Scene change data |
▬▬▬▬▬▬
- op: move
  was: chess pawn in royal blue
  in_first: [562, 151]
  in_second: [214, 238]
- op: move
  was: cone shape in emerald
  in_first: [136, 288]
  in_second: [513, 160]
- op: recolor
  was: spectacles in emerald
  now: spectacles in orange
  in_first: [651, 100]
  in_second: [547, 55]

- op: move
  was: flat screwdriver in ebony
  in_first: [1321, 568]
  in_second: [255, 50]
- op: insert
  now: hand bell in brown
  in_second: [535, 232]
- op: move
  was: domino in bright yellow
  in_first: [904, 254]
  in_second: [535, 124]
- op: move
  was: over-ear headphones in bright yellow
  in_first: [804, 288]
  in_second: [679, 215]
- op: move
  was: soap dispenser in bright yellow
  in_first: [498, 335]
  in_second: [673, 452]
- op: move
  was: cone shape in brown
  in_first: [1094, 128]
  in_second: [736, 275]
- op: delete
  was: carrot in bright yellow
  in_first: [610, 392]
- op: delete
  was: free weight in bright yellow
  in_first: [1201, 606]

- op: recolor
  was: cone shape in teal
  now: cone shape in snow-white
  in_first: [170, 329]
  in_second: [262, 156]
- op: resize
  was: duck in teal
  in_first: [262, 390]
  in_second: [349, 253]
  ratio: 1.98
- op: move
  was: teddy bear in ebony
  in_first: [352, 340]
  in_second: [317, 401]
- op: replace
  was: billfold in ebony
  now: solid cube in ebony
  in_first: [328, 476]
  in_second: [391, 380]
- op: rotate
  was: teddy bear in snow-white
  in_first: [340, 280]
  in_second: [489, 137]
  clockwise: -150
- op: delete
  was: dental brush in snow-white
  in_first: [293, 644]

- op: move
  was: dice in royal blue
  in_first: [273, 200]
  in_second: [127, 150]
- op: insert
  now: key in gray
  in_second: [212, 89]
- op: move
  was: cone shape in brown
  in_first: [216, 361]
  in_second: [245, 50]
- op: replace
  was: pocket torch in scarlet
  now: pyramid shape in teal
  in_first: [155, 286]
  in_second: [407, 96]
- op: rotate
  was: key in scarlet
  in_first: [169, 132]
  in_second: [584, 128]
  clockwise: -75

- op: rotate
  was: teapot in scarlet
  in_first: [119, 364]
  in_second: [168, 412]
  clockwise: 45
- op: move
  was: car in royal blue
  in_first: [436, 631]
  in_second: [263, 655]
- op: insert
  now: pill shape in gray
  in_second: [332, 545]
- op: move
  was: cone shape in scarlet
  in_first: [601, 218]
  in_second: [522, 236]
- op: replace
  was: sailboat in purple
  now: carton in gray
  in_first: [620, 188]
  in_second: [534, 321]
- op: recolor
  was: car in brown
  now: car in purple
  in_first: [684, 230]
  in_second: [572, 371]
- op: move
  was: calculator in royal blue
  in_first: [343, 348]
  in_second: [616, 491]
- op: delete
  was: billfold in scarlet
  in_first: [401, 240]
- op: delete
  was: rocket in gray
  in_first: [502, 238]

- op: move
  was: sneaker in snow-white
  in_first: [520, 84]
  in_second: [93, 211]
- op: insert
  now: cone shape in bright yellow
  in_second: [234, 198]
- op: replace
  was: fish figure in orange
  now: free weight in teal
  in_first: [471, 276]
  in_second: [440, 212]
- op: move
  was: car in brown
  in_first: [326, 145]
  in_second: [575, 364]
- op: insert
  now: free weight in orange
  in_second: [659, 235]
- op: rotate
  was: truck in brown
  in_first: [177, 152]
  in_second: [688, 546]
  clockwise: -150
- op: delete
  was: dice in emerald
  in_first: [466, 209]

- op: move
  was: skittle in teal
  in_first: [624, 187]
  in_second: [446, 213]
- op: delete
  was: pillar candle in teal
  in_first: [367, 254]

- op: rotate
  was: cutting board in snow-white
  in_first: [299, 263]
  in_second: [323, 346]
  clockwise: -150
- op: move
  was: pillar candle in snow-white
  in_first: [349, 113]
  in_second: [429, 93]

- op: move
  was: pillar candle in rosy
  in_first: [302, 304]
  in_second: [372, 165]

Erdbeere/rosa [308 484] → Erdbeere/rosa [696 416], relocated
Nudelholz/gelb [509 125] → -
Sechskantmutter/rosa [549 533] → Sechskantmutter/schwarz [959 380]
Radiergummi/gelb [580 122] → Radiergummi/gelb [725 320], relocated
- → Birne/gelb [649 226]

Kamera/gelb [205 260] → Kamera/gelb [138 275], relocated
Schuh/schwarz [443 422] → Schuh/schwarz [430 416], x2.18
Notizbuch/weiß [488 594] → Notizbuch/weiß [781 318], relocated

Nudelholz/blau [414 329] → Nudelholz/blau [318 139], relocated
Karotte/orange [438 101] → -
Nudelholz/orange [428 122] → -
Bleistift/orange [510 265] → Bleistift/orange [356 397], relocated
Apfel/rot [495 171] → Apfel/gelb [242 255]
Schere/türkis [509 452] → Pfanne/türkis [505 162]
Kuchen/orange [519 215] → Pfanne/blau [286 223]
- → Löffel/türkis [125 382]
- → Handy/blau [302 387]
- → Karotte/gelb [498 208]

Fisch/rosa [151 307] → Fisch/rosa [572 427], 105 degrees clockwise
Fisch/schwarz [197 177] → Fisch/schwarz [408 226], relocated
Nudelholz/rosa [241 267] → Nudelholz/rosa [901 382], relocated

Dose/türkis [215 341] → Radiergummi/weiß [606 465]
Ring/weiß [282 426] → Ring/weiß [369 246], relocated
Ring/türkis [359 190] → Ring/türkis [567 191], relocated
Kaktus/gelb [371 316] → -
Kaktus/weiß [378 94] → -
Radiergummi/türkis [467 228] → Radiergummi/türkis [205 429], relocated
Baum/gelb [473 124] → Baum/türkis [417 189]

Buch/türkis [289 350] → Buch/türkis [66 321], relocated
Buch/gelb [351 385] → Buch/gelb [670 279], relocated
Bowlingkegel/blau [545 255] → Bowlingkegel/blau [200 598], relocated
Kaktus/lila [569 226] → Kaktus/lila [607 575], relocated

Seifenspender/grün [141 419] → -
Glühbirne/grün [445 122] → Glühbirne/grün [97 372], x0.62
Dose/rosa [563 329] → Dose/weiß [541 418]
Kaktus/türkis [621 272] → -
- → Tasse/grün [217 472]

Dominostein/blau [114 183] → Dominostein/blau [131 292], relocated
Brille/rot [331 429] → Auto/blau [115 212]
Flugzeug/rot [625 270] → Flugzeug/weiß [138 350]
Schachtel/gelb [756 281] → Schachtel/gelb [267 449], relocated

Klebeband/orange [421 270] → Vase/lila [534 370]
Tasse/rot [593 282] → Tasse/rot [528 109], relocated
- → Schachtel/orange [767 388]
▬▬▬▬▬▬
WHAT THE TASK ASKS | Your answer should be exactly the lines of the data above, from the first through the line containing "now: cone shape in snow-white".

FINISHED TASK |
- op: move
  was: chess pawn in royal blue
  in_first: [562, 151]
  in_second: [214, 238]
- op: move
  was: cone shape in emerald
  in_first: [136, 288]
  in_second: [513, 160]
- op: recolor
  was: spectacles in emerald
  now: spectacles in orange
  in_first: [651, 100]
  in_second: [547, 55]

- op: move
  was: flat screwdriver in ebony
  in_first: [1321, 568]
  in_second: [255, 50]
- op: insert
  now: hand bell in brown
  in_second: [535, 232]
- op: move
  was: domino in bright yellow
  in_first: [904, 254]
  in_second: [535, 124]
- op: move
  was: over-ear headphones in bright yellow
  in_first: [804, 288]
  in_second: [679, 215]
- op: move
  was: soap dispenser in bright yellow
  in_first: [498, 335]
  in_second: [673, 452]
- op: move
  was: cone shape in brown
  in_first: [1094, 128]
  in_second: [736, 275]
- op: delete
  was: carrot in bright yellow
  in_first: [610, 392]
- op: delete
  was: free weight in bright yellow
  in_first: [1201, 606]

- op: recolor
  was: cone shape in teal
  now: cone shape in snow-white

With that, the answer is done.